- _EXERCISE DESCRIPTION_: Reproduce exactly, and only, the lines of the material below running from the line bearing "pink marker: [145,109,208,133]" through the line bearing "blue cupcake: [320,228,372,280]". Leave any pictures out.

- _ENTRIES PROVIDED_:
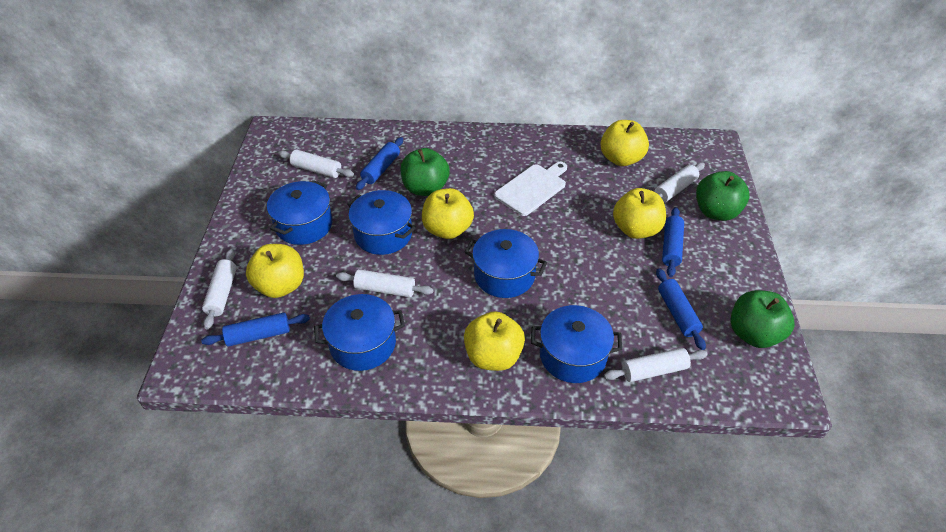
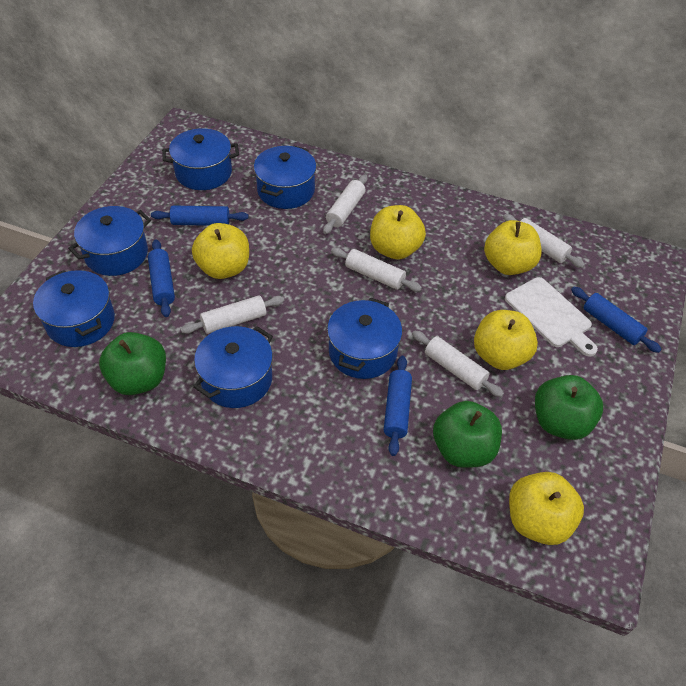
blue pot: [267,180,333,245] [314,294,405,371] [347,190,416,255] [465,229,547,298] [531,305,622,383] = 5 -> [33,270,115,347] [68,206,151,276] [162,128,239,190] [193,326,273,408] [254,145,316,209] [327,298,402,379] = 6

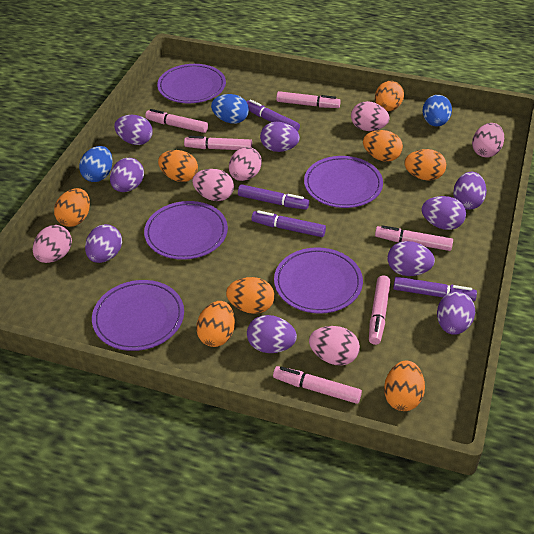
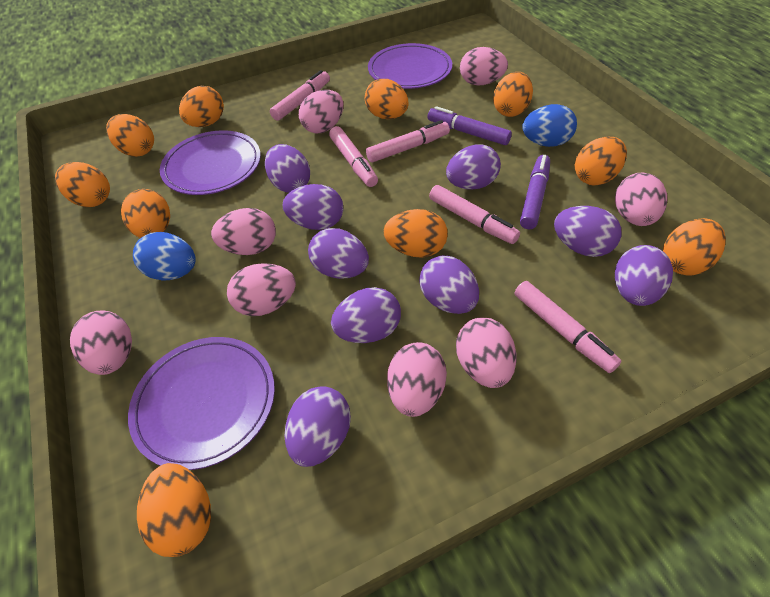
blue egg: [79,146,113,182] [211,94,249,124] [423,95,452,126] = 3 -> [133,232,196,281] [522,104,577,147] = 2
orange egg: [54,188,90,227] [158,150,198,182] [196,301,235,347] [226,277,274,314] [363,130,403,162] [375,81,404,112] [384,361,425,411] [404,149,446,181] = 8 -> [55,162,110,207] [106,114,154,157] [121,189,170,238] [137,463,211,557] [179,86,224,127] [365,79,409,119] [383,209,448,258] [493,72,533,117] [575,137,627,185] [663,218,726,276] = 10
pink egg: [33,225,72,263] [192,169,234,201] [229,147,262,181] [309,326,360,366] [351,101,389,131] [472,123,504,158] = 6 -> [70,310,132,375] [211,208,276,255] [227,263,296,316] [299,90,343,133] [387,342,447,417] [456,317,516,388] [460,47,508,85] [615,173,667,226] = 8
pink marker: [145,109,208,133] [184,136,252,150] [273,366,362,404] [276,91,341,108] [369,275,390,345] [375,225,453,251] = 6 -> [270,70,330,121] [329,126,378,187] [366,120,450,162] [429,185,520,244] [514,281,622,373] = 5
purple marker: [238,185,309,210] [246,99,300,132] [252,210,326,237] [393,277,477,301] = 4 -> [428,106,512,145] [520,155,550,229] = 2
purple plate: [92,280,184,351] [144,201,228,260] [157,64,226,103] [274,247,363,314] [304,156,383,208] = 5 -> [128,337,275,470] [160,130,261,195] [368,43,452,89] = 3

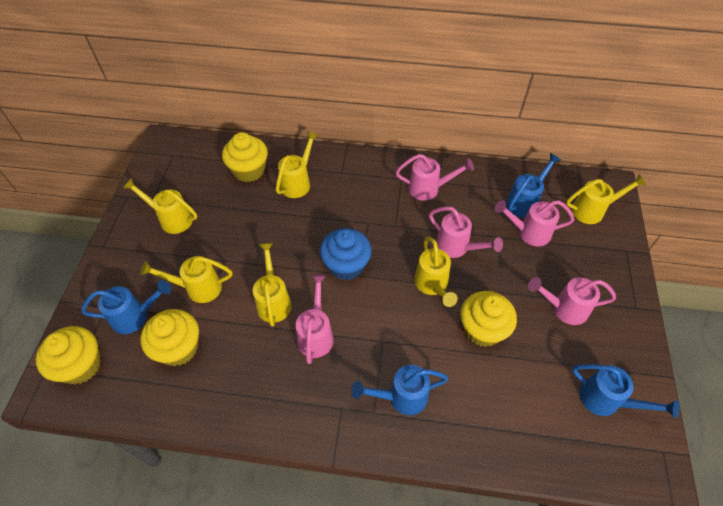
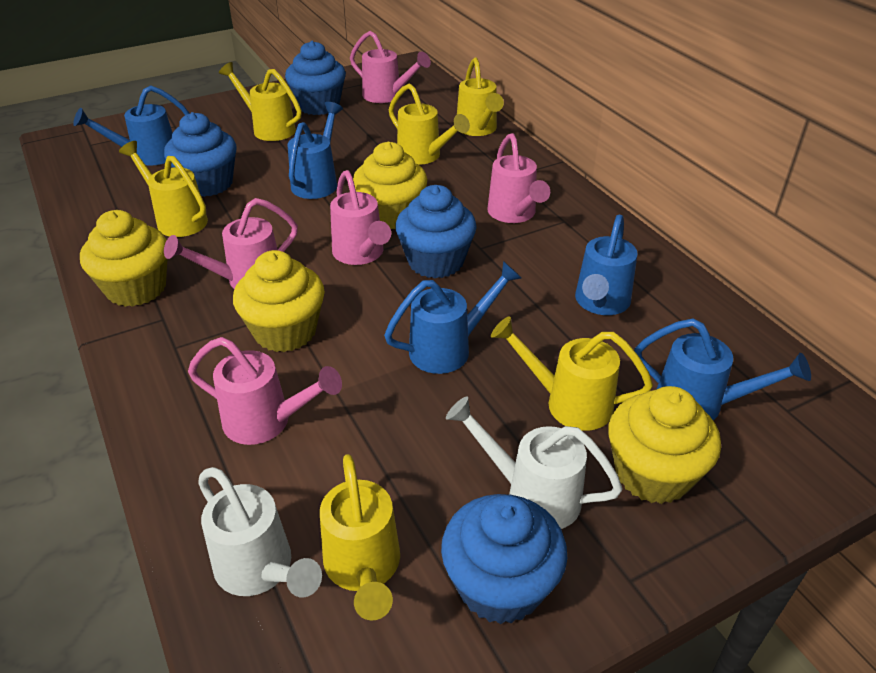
blue cupcake: [320,228,372,280] = 1 -> [164,112,237,197] [285,41,346,115] [395,185,477,278] [441,494,567,624] = 4
blue watering can: [81,280,171,334] [351,365,449,415] [506,153,561,218] [572,364,679,418] = 4 -> [73,85,190,166] [288,102,343,199] [384,261,521,374] [575,215,638,315] [634,319,811,420] = 5
white watering can: none = 0 -> [198,467,322,597] [446,396,623,529] = 2

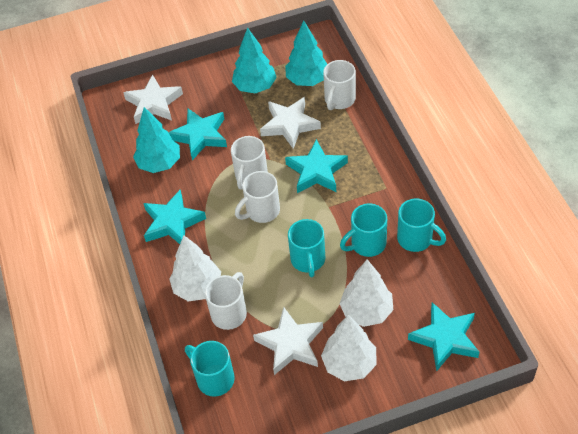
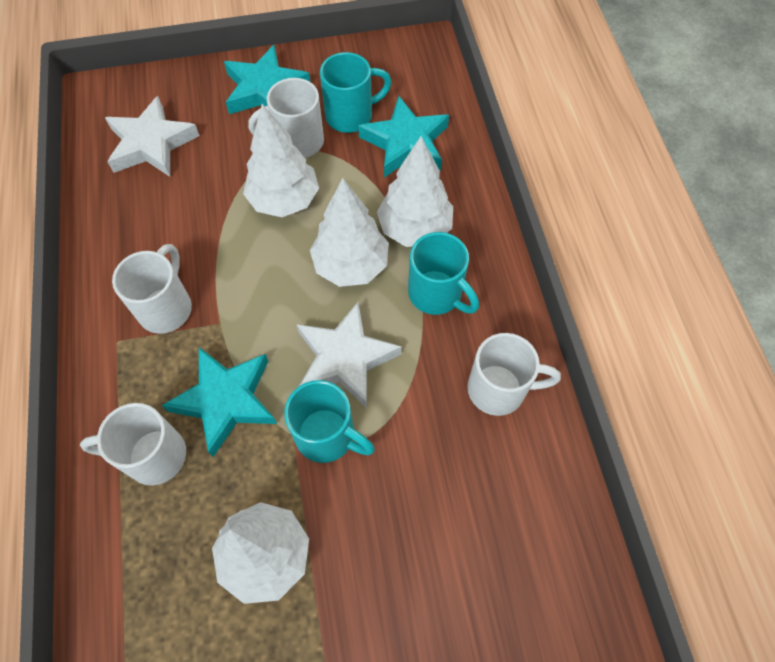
turquoise mug: [185,341,235,397] [288,219,325,278] [340,204,387,257] [397,199,446,252] = 4 -> [284,380,375,463] [320,52,392,133] [408,232,479,315] = 3
turquoise star: [143,190,206,244] [168,109,227,160] [285,139,348,193] [408,302,479,371] = 4 -> [162,347,277,457] [224,45,311,114] [358,96,449,177] = 3
turquoise tree: [133,107,180,173] [232,27,277,93] [285,21,327,86] = 3 -> none = 0
white star: [123,74,183,124] [253,307,323,375] [260,97,321,149] = 3 -> [105,96,200,177] [296,302,402,408] = 2
white tree: [169,235,221,301] [321,315,377,381] [339,260,393,327] = 3 -> [212,502,309,604] [243,104,319,217] [310,178,389,287] [377,136,453,247] = 4

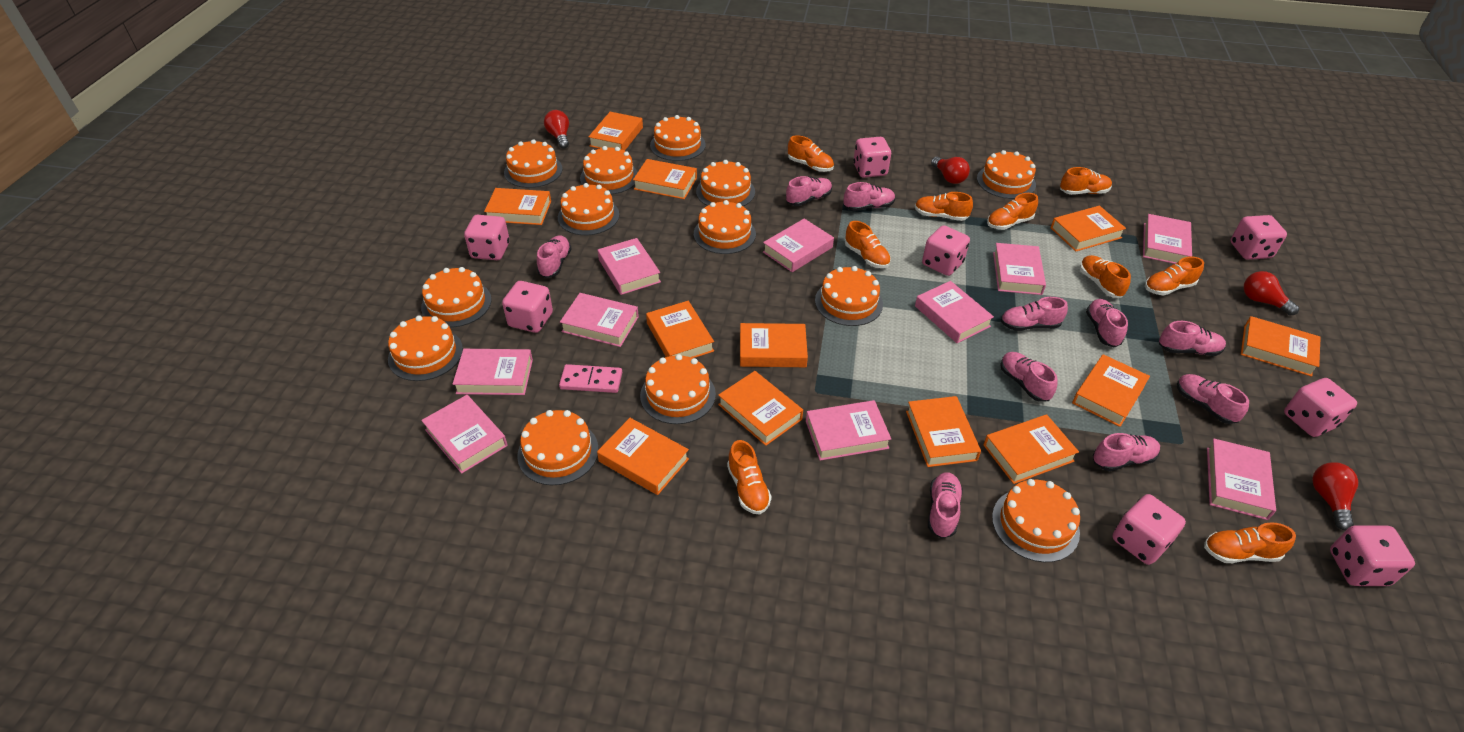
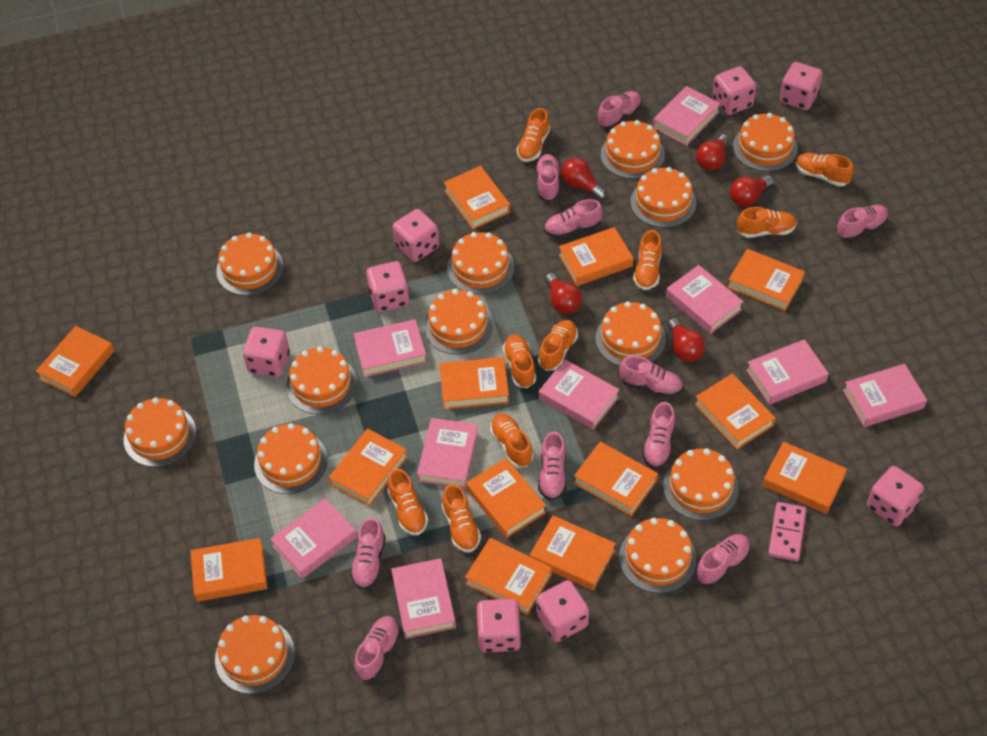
orange book: [484,188,551,225] [588,112,643,151] [597,418,689,495] [633,159,697,199] [646,301,714,358] [718,371,803,446] [740,323,808,367] [906,396,981,467] [983,414,1079,484] [1051,206,1126,251] [1072,354,1150,427] [1241,316,1321,377] = 12 -> [35,326,114,397] [190,538,267,602] [329,429,408,507] [440,357,509,410] [444,166,510,229] [465,538,552,615] [466,458,546,538] [530,515,616,590] [559,227,633,286] [574,442,658,516] [695,374,776,449] [727,249,805,311] [762,442,847,514] = 13
pink book: [421,395,508,474] [453,349,533,395] [560,293,639,347] [598,238,661,295] [763,219,834,272] [806,400,891,461] [915,281,994,343] [993,243,1046,295] [1143,214,1192,264] [1207,438,1276,520] = 10 -> [270,498,357,579] [354,319,427,377] [391,558,456,639] [417,418,479,489] [539,359,620,430] [653,86,721,146] [666,265,744,334] [746,339,829,405] [843,364,927,427] = 9
red light bulb: [544,110,569,149] [931,157,970,184] [1244,271,1299,316] [1312,462,1358,531] = 4 -> [545,273,582,314] [561,158,607,200] [667,318,705,362] [696,135,730,171] [730,175,774,207] = 5

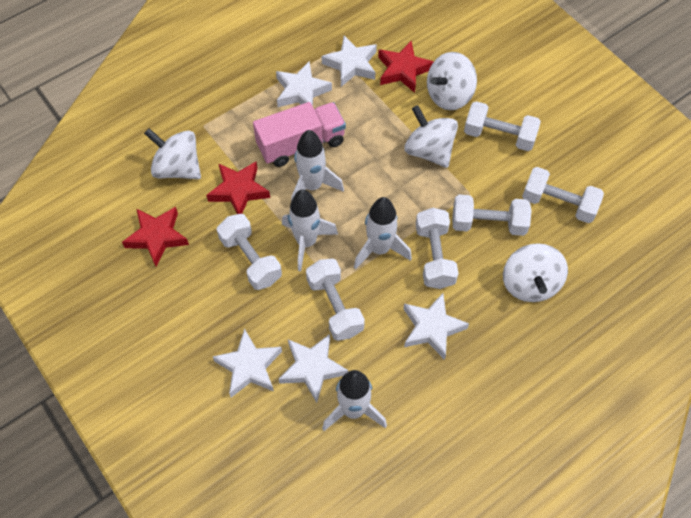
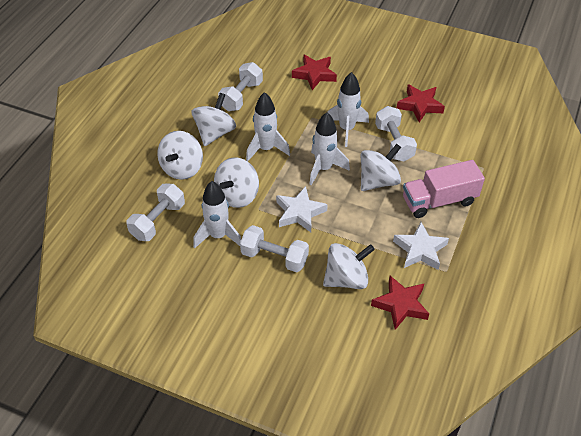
white dumbbell: [217,214,282,290] [306,258,365,341] [416,208,459,289] [452,195,532,236] [464,101,541,151] [522,167,604,223] = 6 -> [126,184,185,241] [218,62,263,111] [240,225,309,272] [375,106,417,161] = 4
white spinning top: [144,128,201,179] [404,105,458,168] [427,52,477,110] [503,243,568,302] = 4 -> [157,131,203,180] [192,93,236,146] [214,157,259,208] [323,243,375,289] [361,144,401,191] = 5
white star: [212,329,282,397] [276,61,332,107] [279,334,348,403] [322,36,377,87] [403,293,469,360] = 5 -> [276,186,328,232] [393,222,449,270] = 2

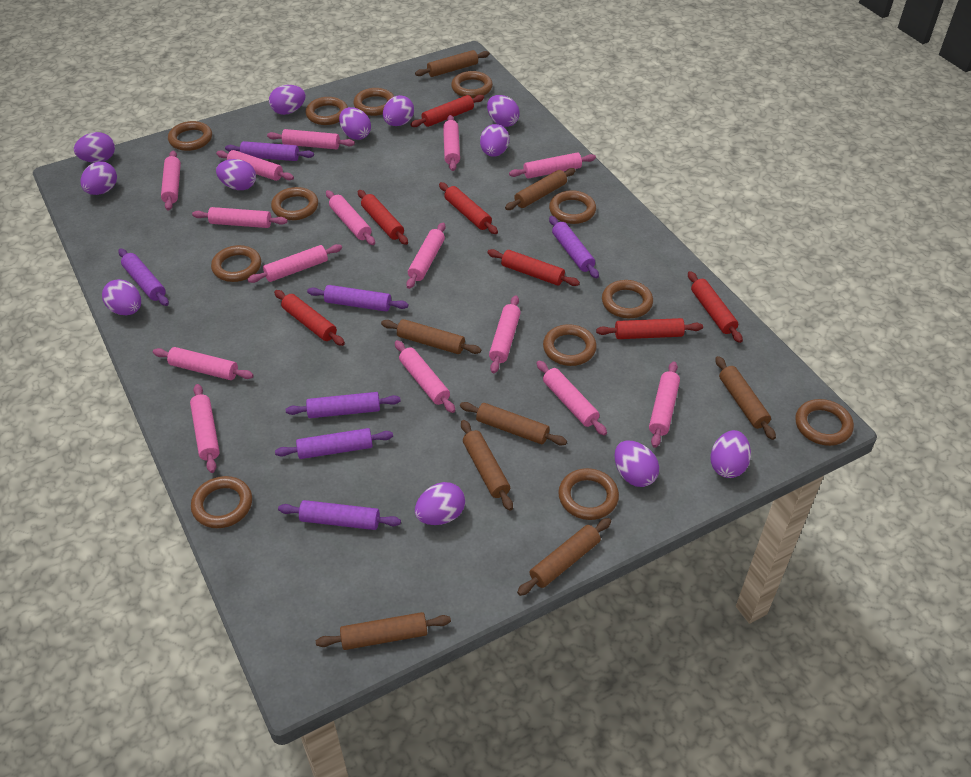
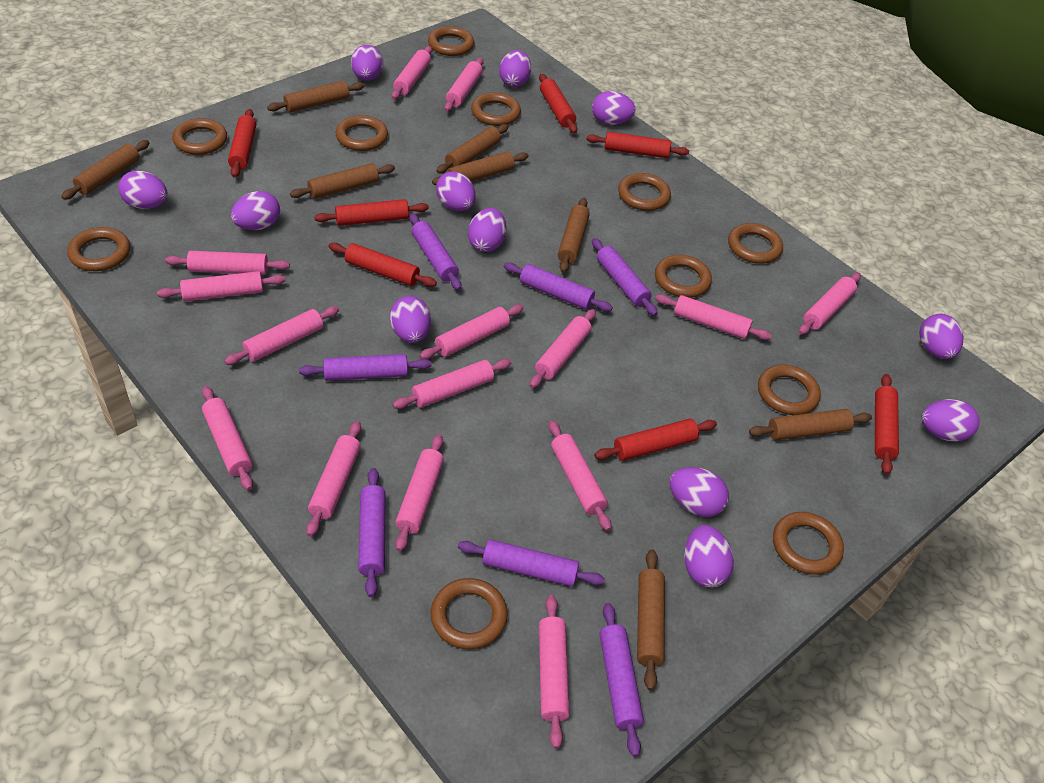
brown ring: [168,121,212,151] [191,476,252,528] [211,245,261,282] [271,187,318,220] [306,97,348,125] [353,88,394,116] [451,71,493,98] [543,324,597,366] [549,190,596,224] [558,468,619,520] [602,280,653,318] [795,399,854,446] = 12 -> [67,227,130,271] [172,118,227,155] [336,115,388,151] [428,26,474,56] [431,578,508,649] [471,92,521,126] [618,173,671,211] [655,255,712,298] [728,223,783,264] [758,365,821,415] [773,512,844,575] = 11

- _SOLUTION_:
pink marker: [145,109,208,133] [184,136,252,150] [273,366,362,404] [276,91,341,108] [369,275,390,345] [375,225,453,251] = 6 -> [270,70,330,121] [329,126,378,187] [366,120,450,162] [429,185,520,244] [514,281,622,373] = 5
purple marker: [238,185,309,210] [246,99,300,132] [252,210,326,237] [393,277,477,301] = 4 -> [428,106,512,145] [520,155,550,229] = 2
purple plate: [92,280,184,351] [144,201,228,260] [157,64,226,103] [274,247,363,314] [304,156,383,208] = 5 -> [128,337,275,470] [160,130,261,195] [368,43,452,89] = 3

blue cupcake: [320,228,372,280] = 1 -> [164,112,237,197] [285,41,346,115] [395,185,477,278] [441,494,567,624] = 4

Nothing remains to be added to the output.